TASK DESCRIPTION = The full listing should be written out verbatim, and its images should be dropped.

[[ MATERIAL SHOWN, beginning ]]

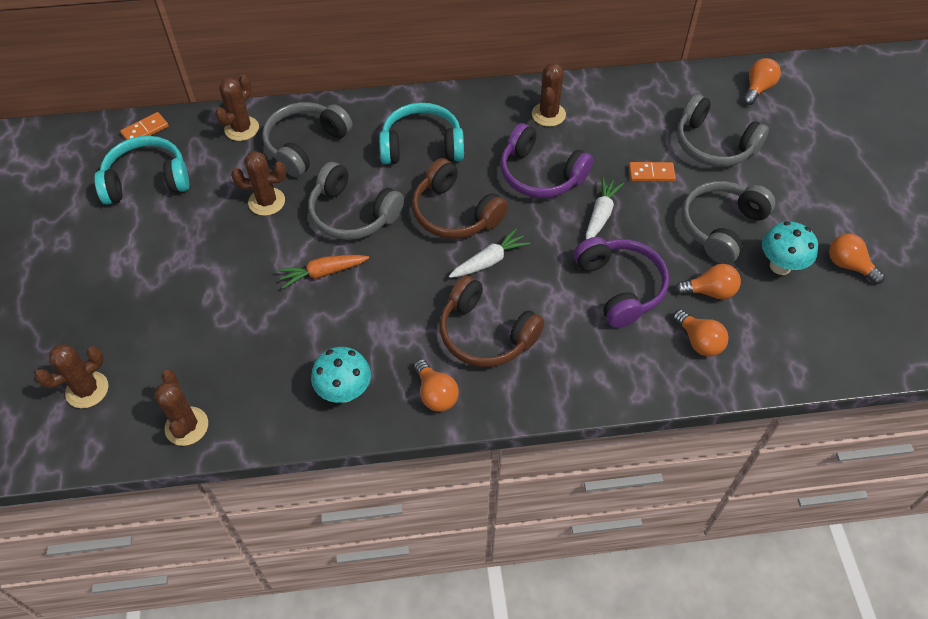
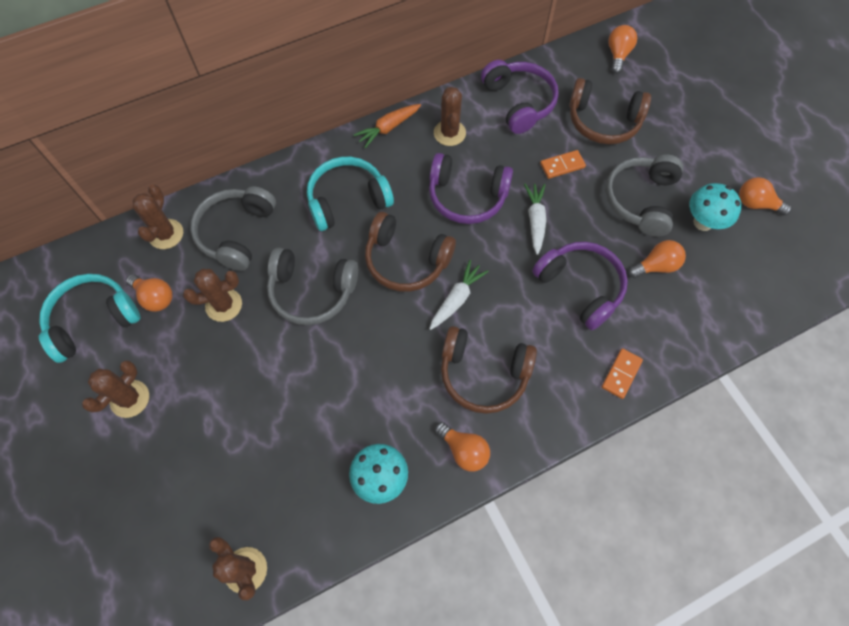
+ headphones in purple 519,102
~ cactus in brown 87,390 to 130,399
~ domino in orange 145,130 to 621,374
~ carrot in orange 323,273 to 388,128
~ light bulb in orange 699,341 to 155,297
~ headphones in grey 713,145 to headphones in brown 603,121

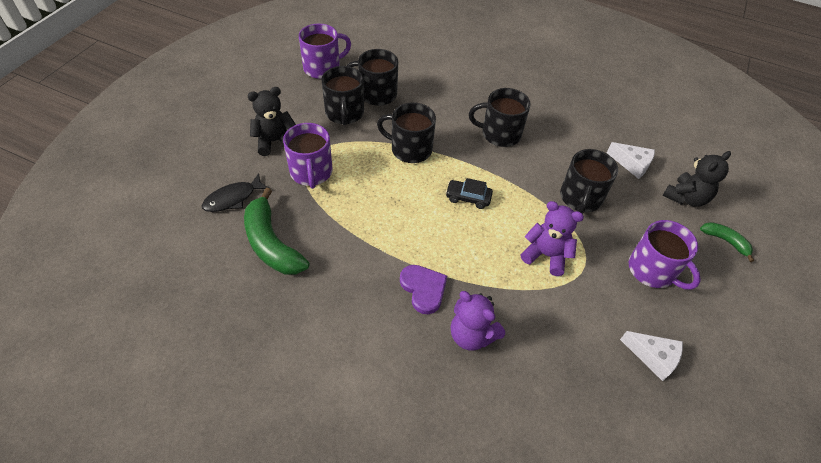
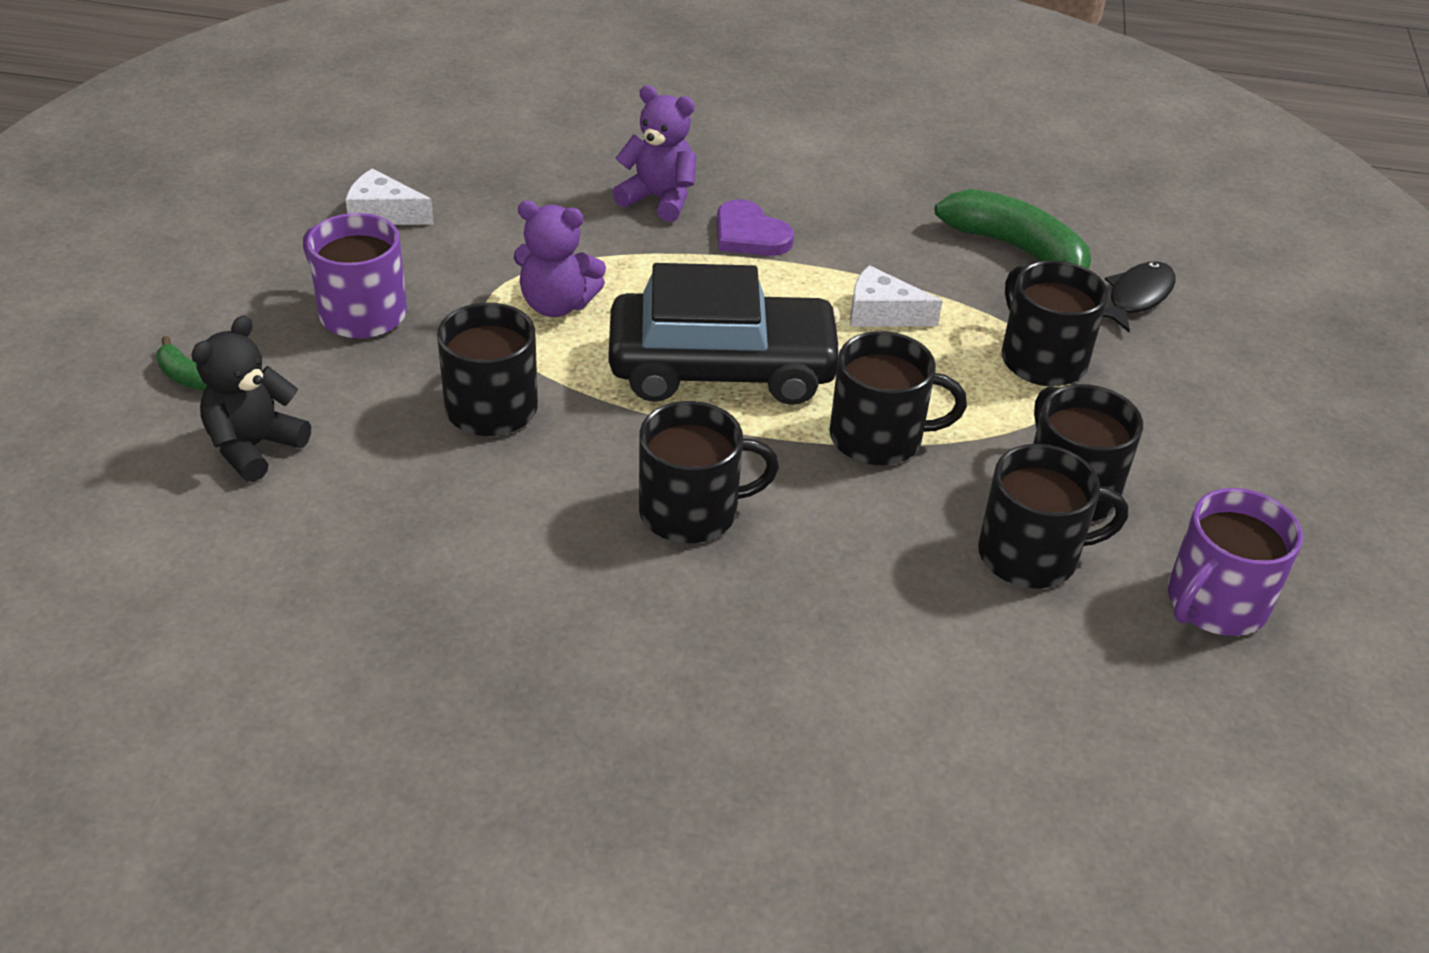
- teddy bear in black 274,141
~ cheese in white 632,164 to 882,313
~ mug in purple 311,172 to mug in black 1042,359
~ car in black 468,198 = 722,368 x2.48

[[ MATERIAL SHOWN, end ]]

RESULT BELOW =
+ headphones in purple 519,102
~ cactus in brown 87,390 to 130,399
~ domino in orange 145,130 to 621,374
~ carrot in orange 323,273 to 388,128
~ light bulb in orange 699,341 to 155,297
~ headphones in grey 713,145 to headphones in brown 603,121

- teddy bear in black 274,141
~ cheese in white 632,164 to 882,313
~ mug in purple 311,172 to mug in black 1042,359
~ car in black 468,198 = 722,368 x2.48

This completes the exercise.